TRAVAIL À RÉALISER:
Renommez « star » en « asterisk » dans tout ce qui va du début des enregistrements jusqu'à la ligne contenant "black ellipse: moved 2 px right, 6 px down" incluse, en recopiant ces lignes sans aucune autre modification.

═══ DONNÉES ENREGISTRÉES ═══

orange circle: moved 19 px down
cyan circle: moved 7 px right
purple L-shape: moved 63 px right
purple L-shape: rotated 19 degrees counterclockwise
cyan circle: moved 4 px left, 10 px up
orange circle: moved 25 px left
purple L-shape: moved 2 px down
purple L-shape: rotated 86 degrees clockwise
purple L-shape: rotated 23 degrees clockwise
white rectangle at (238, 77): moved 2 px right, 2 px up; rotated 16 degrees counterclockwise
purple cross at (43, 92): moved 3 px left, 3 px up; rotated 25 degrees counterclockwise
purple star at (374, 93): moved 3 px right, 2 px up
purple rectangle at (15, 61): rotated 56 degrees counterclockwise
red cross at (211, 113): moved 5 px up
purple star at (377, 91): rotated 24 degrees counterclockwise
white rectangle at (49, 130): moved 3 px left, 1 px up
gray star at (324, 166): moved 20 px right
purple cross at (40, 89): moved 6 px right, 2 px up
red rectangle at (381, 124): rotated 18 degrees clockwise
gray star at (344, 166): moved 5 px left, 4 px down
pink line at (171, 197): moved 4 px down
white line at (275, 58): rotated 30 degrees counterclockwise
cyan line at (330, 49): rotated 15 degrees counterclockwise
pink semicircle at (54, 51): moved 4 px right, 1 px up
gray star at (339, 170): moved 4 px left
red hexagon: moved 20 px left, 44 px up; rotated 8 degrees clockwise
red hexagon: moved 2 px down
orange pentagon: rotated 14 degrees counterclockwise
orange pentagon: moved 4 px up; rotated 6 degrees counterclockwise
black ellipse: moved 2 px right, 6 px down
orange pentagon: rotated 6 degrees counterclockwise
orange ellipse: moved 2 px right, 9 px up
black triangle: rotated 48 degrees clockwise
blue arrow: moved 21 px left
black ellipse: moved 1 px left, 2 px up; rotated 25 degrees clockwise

═══

RÉSULTAT OBTENU:
orange circle: moved 19 px down
cyan circle: moved 7 px right
purple L-shape: moved 63 px right
purple L-shape: rotated 19 degrees counterclockwise
cyan circle: moved 4 px left, 10 px up
orange circle: moved 25 px left
purple L-shape: moved 2 px down
purple L-shape: rotated 86 degrees clockwise
purple L-shape: rotated 23 degrees clockwise
white rectangle at (238, 77): moved 2 px right, 2 px up; rotated 16 degrees counterclockwise
purple cross at (43, 92): moved 3 px left, 3 px up; rotated 25 degrees counterclockwise
purple asterisk at (374, 93): moved 3 px right, 2 px up
purple rectangle at (15, 61): rotated 56 degrees counterclockwise
red cross at (211, 113): moved 5 px up
purple asterisk at (377, 91): rotated 24 degrees counterclockwise
white rectangle at (49, 130): moved 3 px left, 1 px up
gray asterisk at (324, 166): moved 20 px right
purple cross at (40, 89): moved 6 px right, 2 px up
red rectangle at (381, 124): rotated 18 degrees clockwise
gray asterisk at (344, 166): moved 5 px left, 4 px down
pink line at (171, 197): moved 4 px down
white line at (275, 58): rotated 30 degrees counterclockwise
cyan line at (330, 49): rotated 15 degrees counterclockwise
pink semicircle at (54, 51): moved 4 px right, 1 px up
gray asterisk at (339, 170): moved 4 px left
red hexagon: moved 20 px left, 44 px up; rotated 8 degrees clockwise
red hexagon: moved 2 px down
orange pentagon: rotated 14 degrees counterclockwise
orange pentagon: moved 4 px up; rotated 6 degrees counterclockwise
black ellipse: moved 2 px right, 6 px down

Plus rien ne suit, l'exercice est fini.